Records for this task START

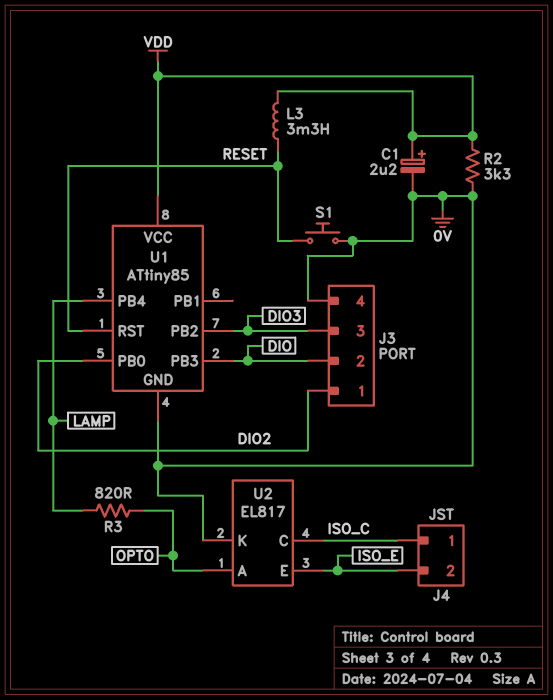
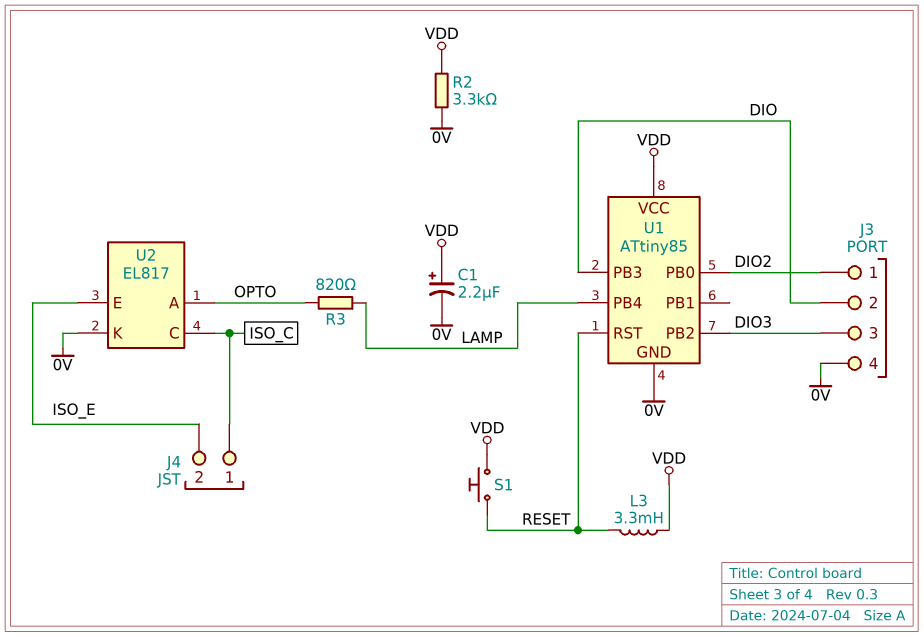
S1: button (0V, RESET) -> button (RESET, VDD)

Records for this task END
Records for this task START

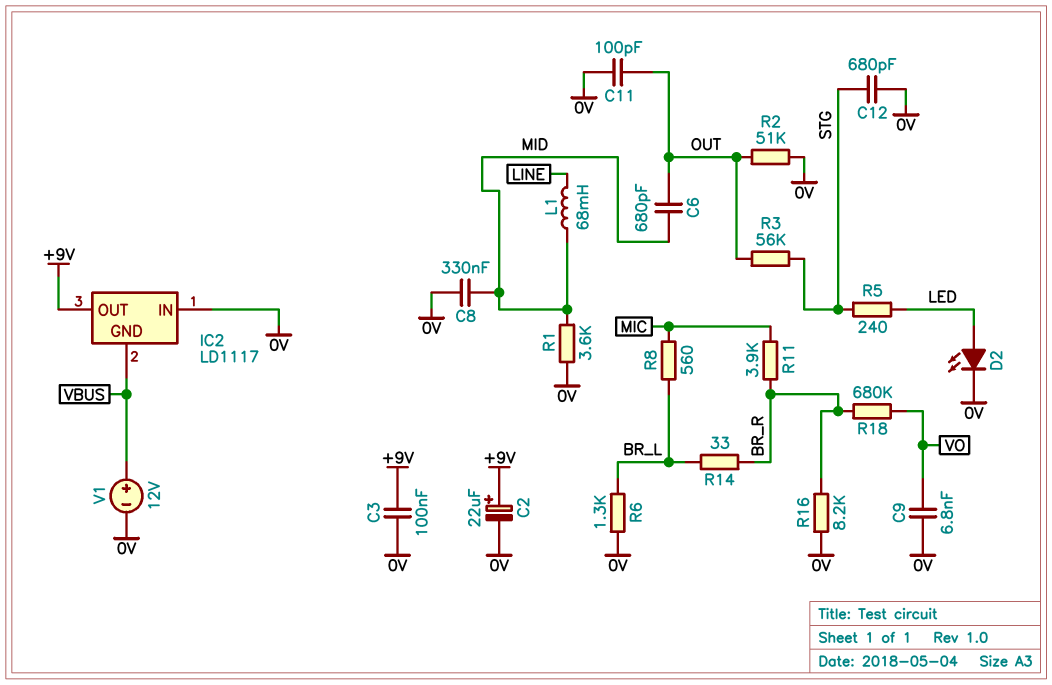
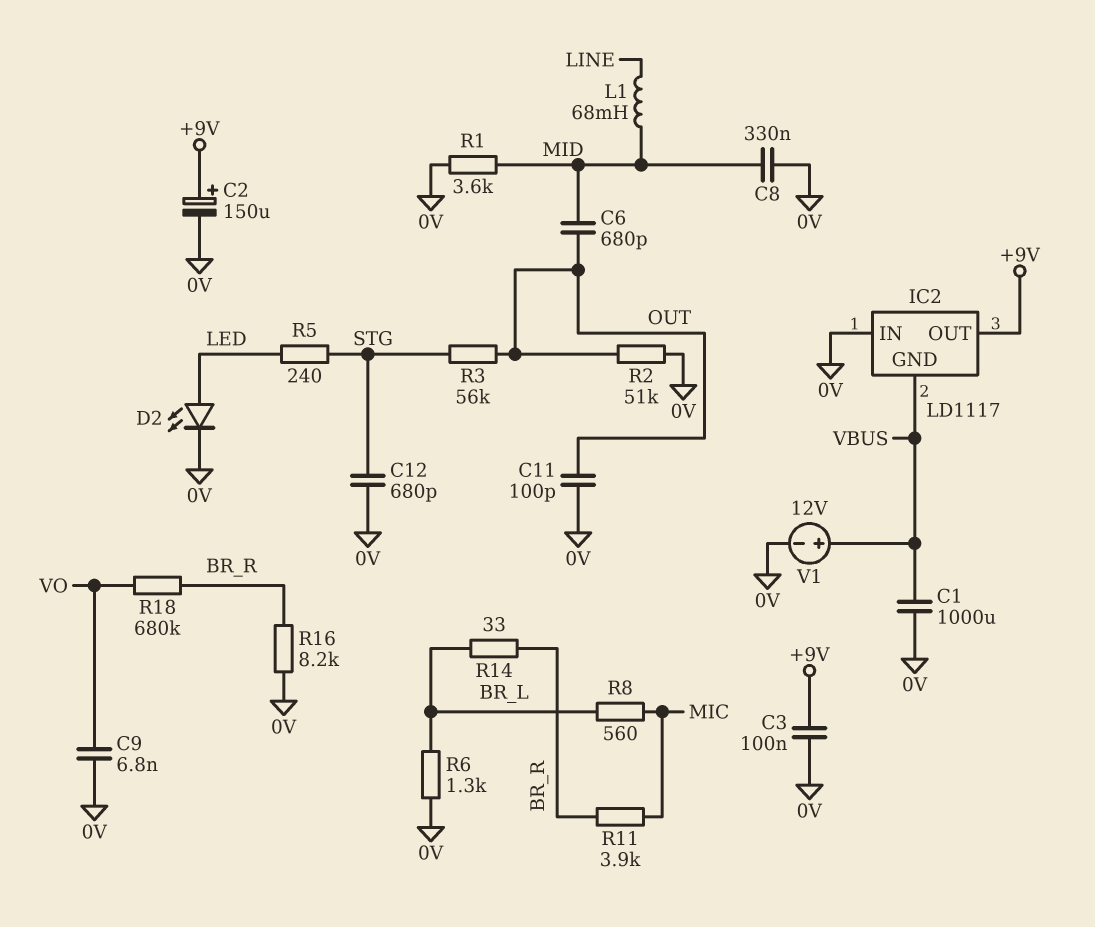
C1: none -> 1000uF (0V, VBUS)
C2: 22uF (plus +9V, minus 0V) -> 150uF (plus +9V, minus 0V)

Records for this task END
Records for this task START

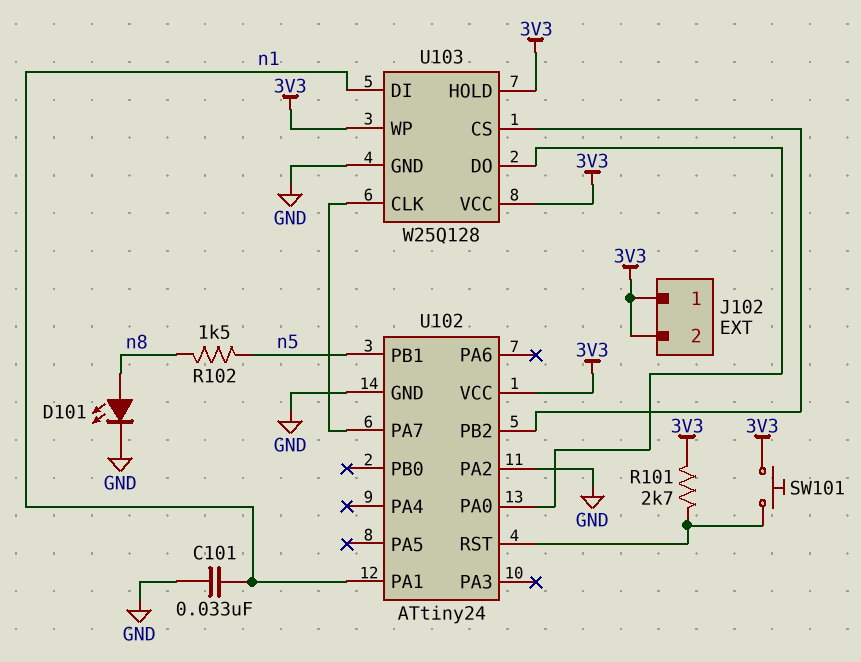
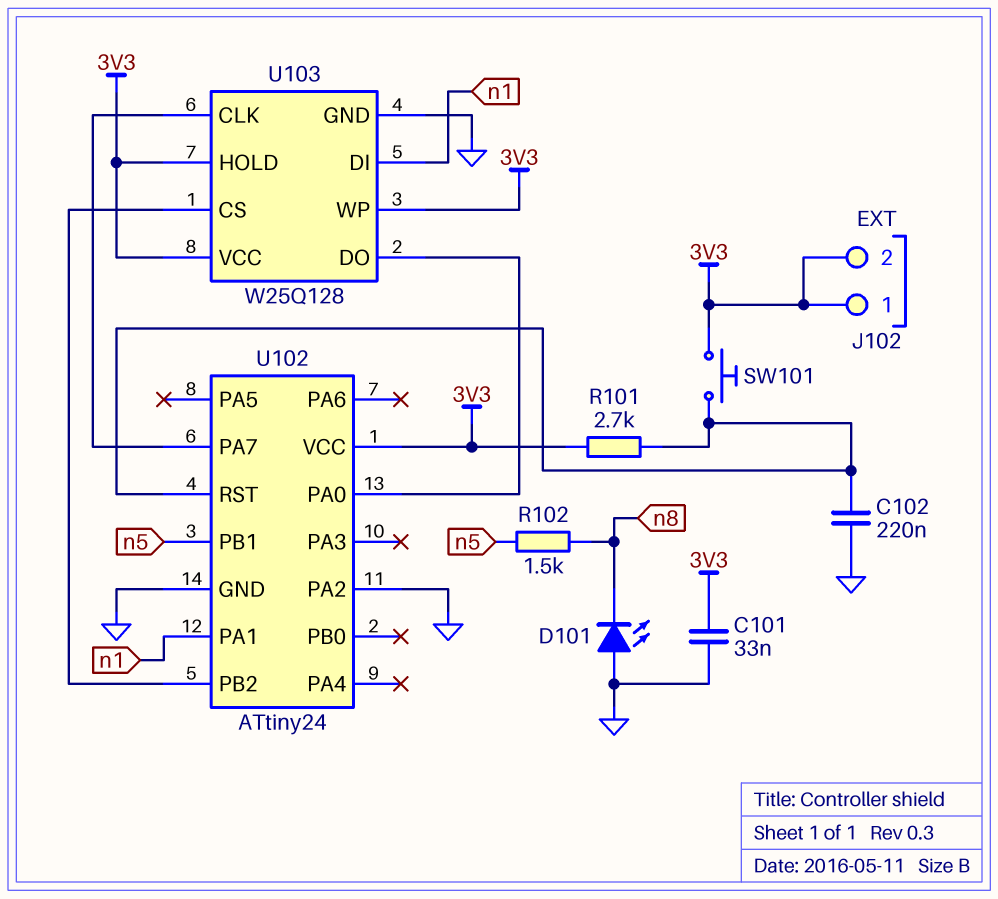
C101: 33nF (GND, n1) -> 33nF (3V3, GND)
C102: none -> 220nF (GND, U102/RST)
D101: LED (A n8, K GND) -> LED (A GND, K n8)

Records for this task END

* Work order
What you return must be an exact retyping of the lines above starting at the line with "C1: none -> 1000uF (0V, VBUS)" and ending at the line with "C2: 22uF (plus", and nothing besides.

* Written answer
C1: none -> 1000uF (0V, VBUS)
C2: 22uF (plus +9V, minus 0V) -> 150uF (plus +9V, minus 0V)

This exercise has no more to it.